[WORK TASK] Print the records below exactly, with no pictures.

━━━━━ RECORDED DATA ━━━━━

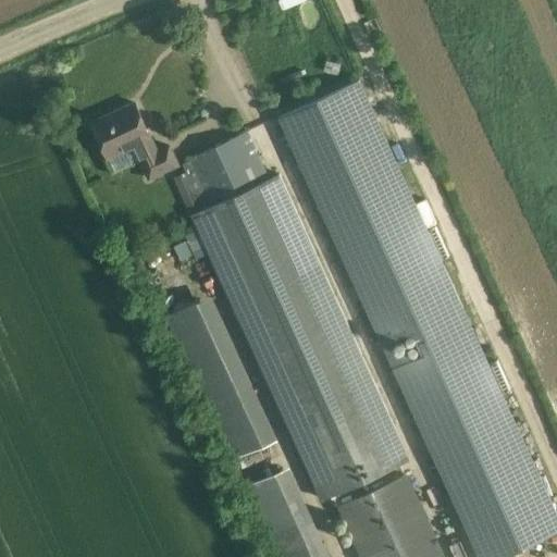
[(326,61),(324,72),(337,74),(339,63),(326,61)]
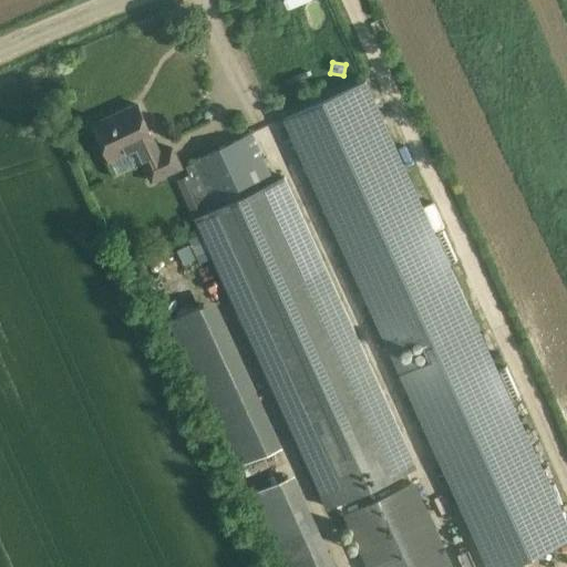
[(349,88),(286,117),(290,126),(294,135),(296,140),(300,150),(363,286),(392,348),(416,337),(426,360),(408,369),(415,385),(405,390),(474,542),(485,566),(504,566),(566,538),(566,526),(543,474),(537,476),(505,404),(504,403),(518,397),(506,367),(491,373),(483,377),(442,289),(449,286),(441,268),(456,261),(443,230),(426,238),(426,237),(372,119),(380,115),(366,82),(350,90),(349,88)]
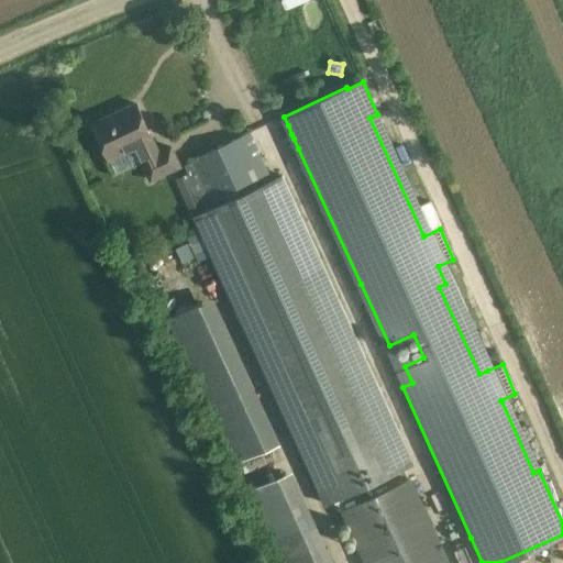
[(152,139),(135,103),(92,123),(109,158),(138,145),(151,176),(178,163),(170,146),(157,153),(151,139),(152,139)]
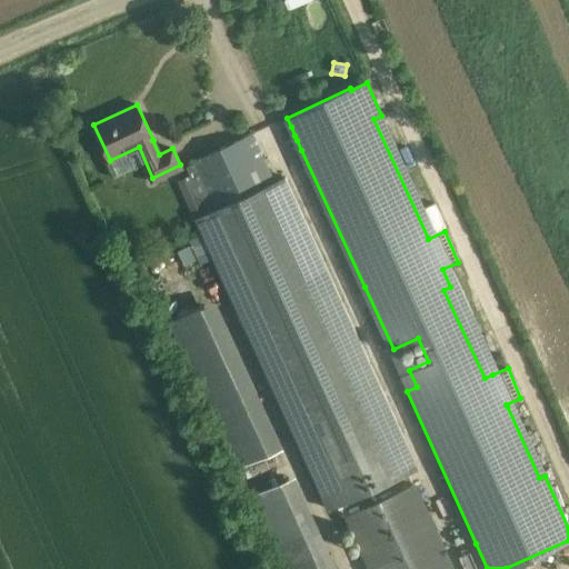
[(201,235),(188,241),(199,265),(212,259),(237,312),(327,510),(418,469),(328,271),(286,177),(273,182),(251,135),(188,163),(193,173),(211,212),(197,218),(195,219),(201,235)]
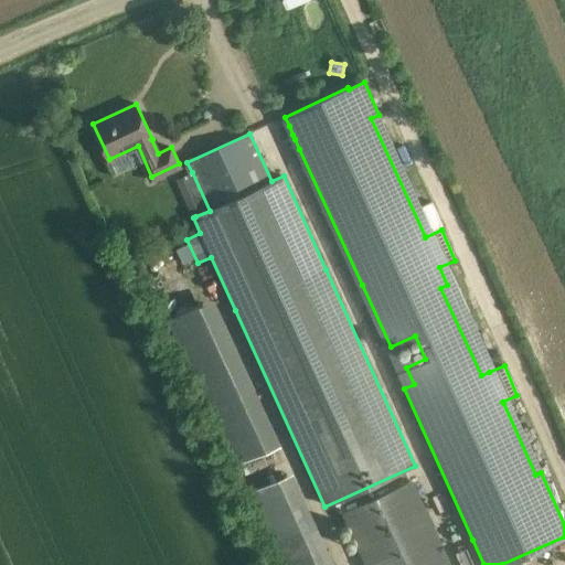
[(187,244),(176,249),(182,264),(194,258),(187,244)]
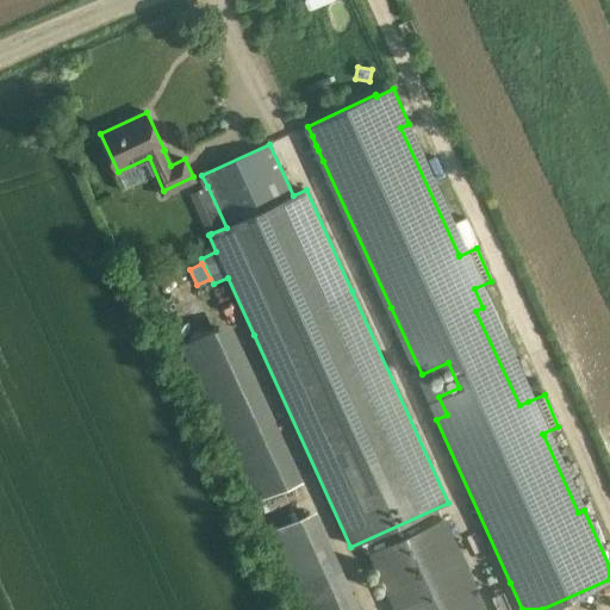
[(255,500),(307,479),(242,319),(191,341),(255,500)]
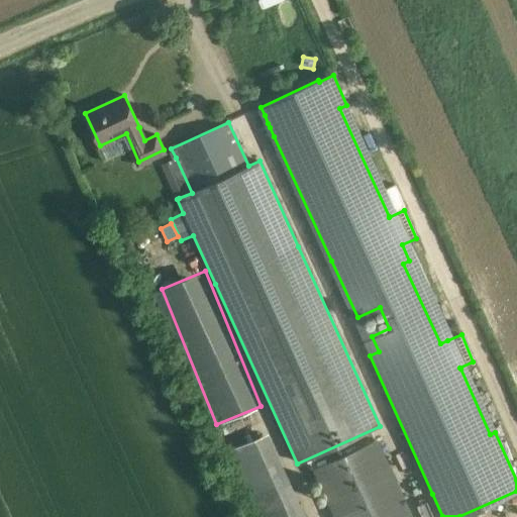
[(413,516),(378,437),(311,468),(333,516),(413,516)]
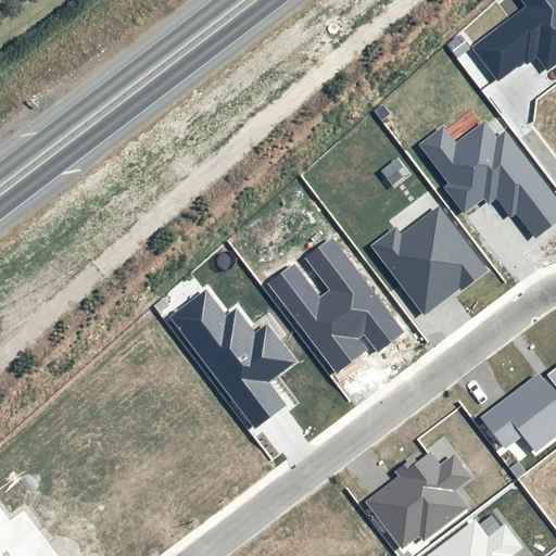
[(555,0),(520,0),(526,7),(470,48),(496,83),(525,61),(528,65),(538,58),(546,71),(555,62),(555,0)]
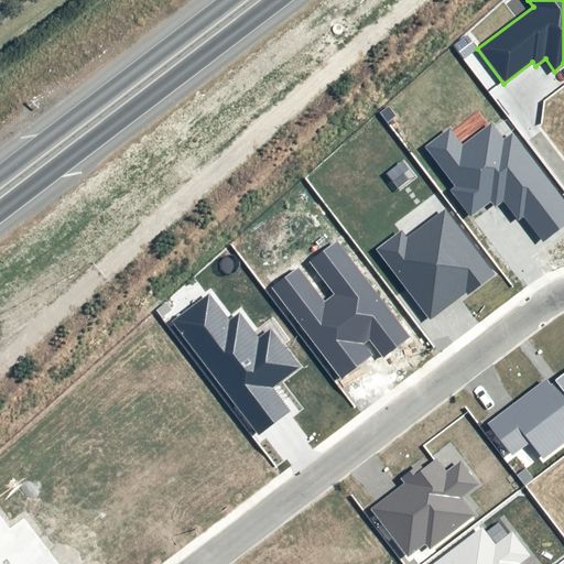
[(425,147),(455,185),(449,190),(470,216),(490,201),(496,207),(503,201),(519,220),(523,217),(543,242),(563,226),(563,198),(513,132),(505,140),(491,123),(464,144),(451,127),(425,147)]
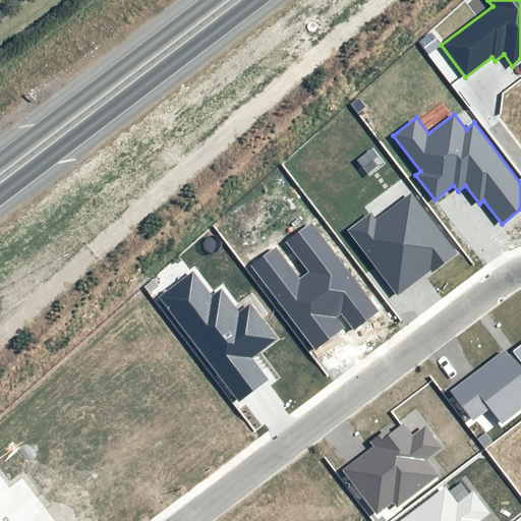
[(370,213),(347,231),(397,295),(431,270),(433,273),(458,253),(412,193),(377,221),(370,213)]
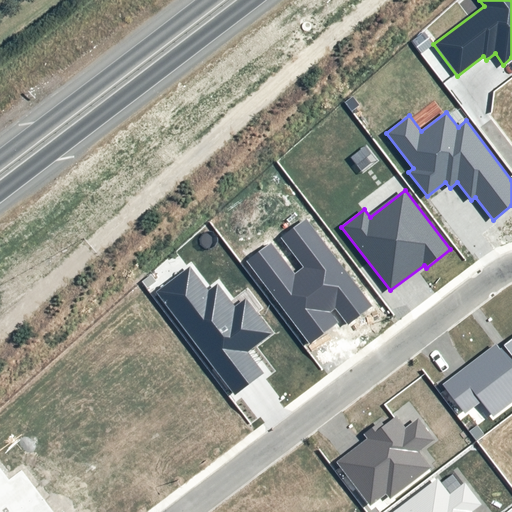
[(270,242),(245,262),(310,343),(337,321),(330,312),(335,309),(348,325),(372,306),(303,220),(279,239),(302,268),(295,274),(270,242)]
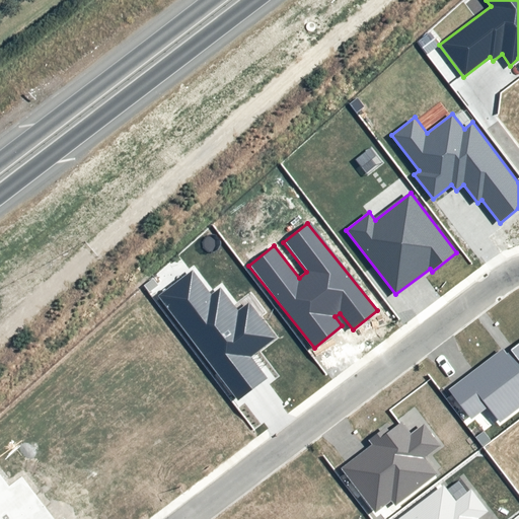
[(221,288),(212,296),(193,271),(158,296),(238,400),(268,378),(250,357),(278,337),(250,301),(238,310),(221,288)]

━━━━━

[ANSWER SECTION]
[(326,61),(324,72),(337,74),(339,63),(326,61)]
[(349,88),(286,117),(290,126),(294,135),(296,140),(300,150),(363,286),(392,348),(416,337),(426,360),(408,369),(415,385),(405,390),(474,542),(485,566),(504,566),(566,538),(566,526),(543,474),(537,476),(505,404),(504,403),(518,397),(506,367),(491,373),(483,377),(442,289),(449,286),(441,268),(456,261),(443,230),(426,238),(426,237),(372,119),(380,115),(366,82),(350,90),(349,88)]
[(152,139),(135,103),(92,123),(109,158),(138,145),(151,176),(178,163),(170,146),(157,153),(151,139),(152,139)]
[(201,235),(188,241),(199,265),(212,259),(237,312),(327,510),(418,469),(328,271),(286,177),(273,182),(251,135),(188,163),(193,173),(211,212),(197,218),(195,219),(201,235)]
[(187,244),(176,249),(182,264),(194,258),(187,244)]
[(255,500),(307,479),(242,319),(191,341),(255,500)]
[(413,516),(378,437),(311,468),(333,516),(413,516)]
[(555,0),(520,0),(526,7),(470,48),(496,83),(525,61),(528,65),(538,58),(546,71),(555,62),(555,0)]
[(425,147),(455,185),(449,190),(470,216),(490,201),(496,207),(503,201),(519,220),(523,217),(543,242),(563,226),(563,198),(513,132),(505,140),(491,123),(464,144),(451,127),(425,147)]
[(370,213),(347,231),(397,295),(431,270),(433,273),(458,253),(412,193),(377,221),(370,213)]
[(270,242),(245,262),(310,343),(337,321),(330,312),(335,309),(348,325),(372,306),(303,220),(279,239),(302,268),(295,274),(270,242)]
[(221,288),(212,296),(193,271),(158,296),(238,400),(268,378),(250,357),(278,337),(250,301),(238,310),(221,288)]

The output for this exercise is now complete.